→ **INFORMATION GIVEN**:
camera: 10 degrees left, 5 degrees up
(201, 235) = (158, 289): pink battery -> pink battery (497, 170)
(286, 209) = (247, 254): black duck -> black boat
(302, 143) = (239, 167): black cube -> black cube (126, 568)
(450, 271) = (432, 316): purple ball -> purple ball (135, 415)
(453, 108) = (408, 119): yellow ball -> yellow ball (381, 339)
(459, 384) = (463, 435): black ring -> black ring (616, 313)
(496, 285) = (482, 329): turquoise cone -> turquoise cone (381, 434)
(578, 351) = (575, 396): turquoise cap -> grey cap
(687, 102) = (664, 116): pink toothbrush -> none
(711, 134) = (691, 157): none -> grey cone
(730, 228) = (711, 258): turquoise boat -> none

...

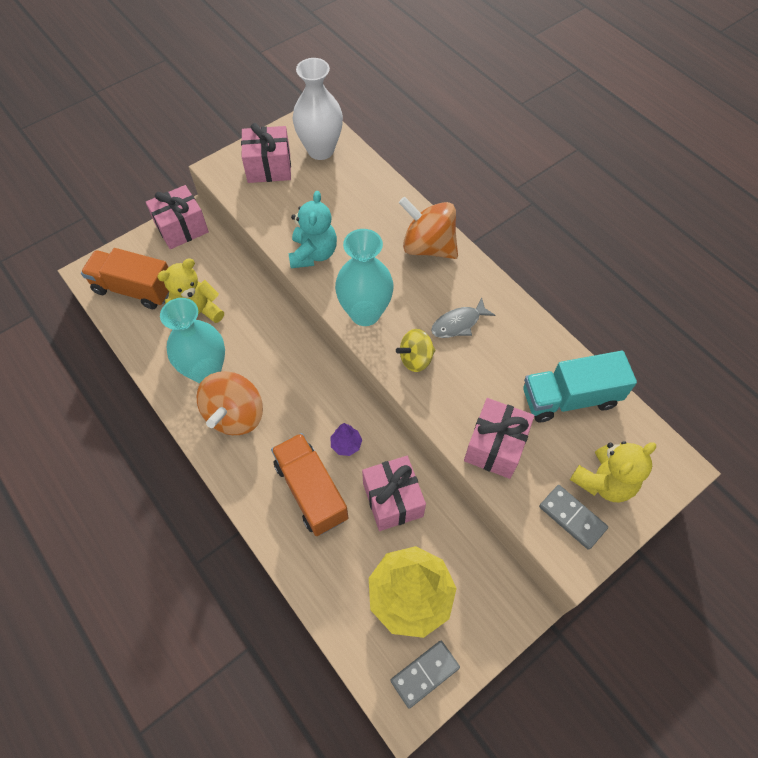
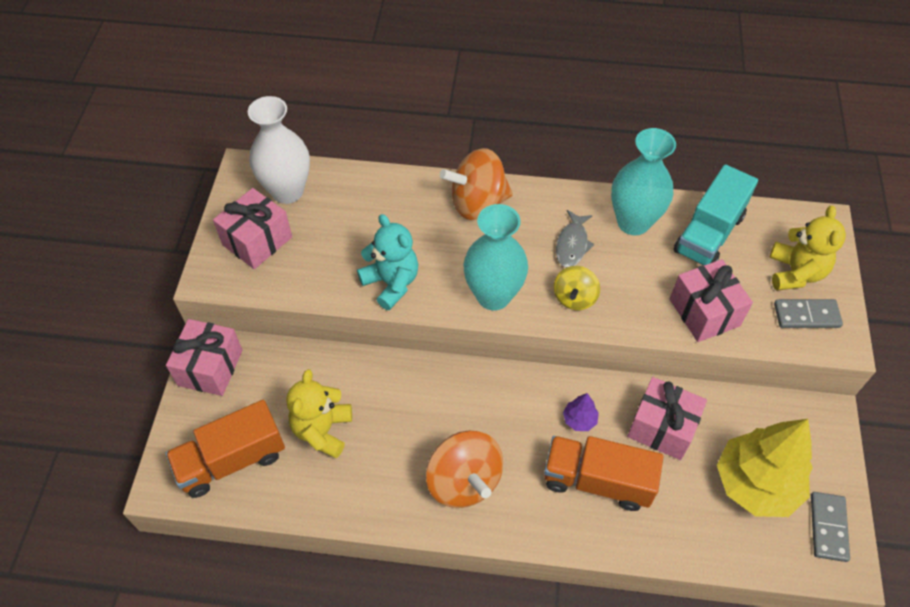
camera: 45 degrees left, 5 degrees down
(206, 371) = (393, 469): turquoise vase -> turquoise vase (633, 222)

→ **TASK BRIEF**:
Bring together every line in the entries that holds the string "left".

→ **ANSWER BOX**:
camera: 10 degrees left, 5 degrees up
camera: 45 degrees left, 5 degrees down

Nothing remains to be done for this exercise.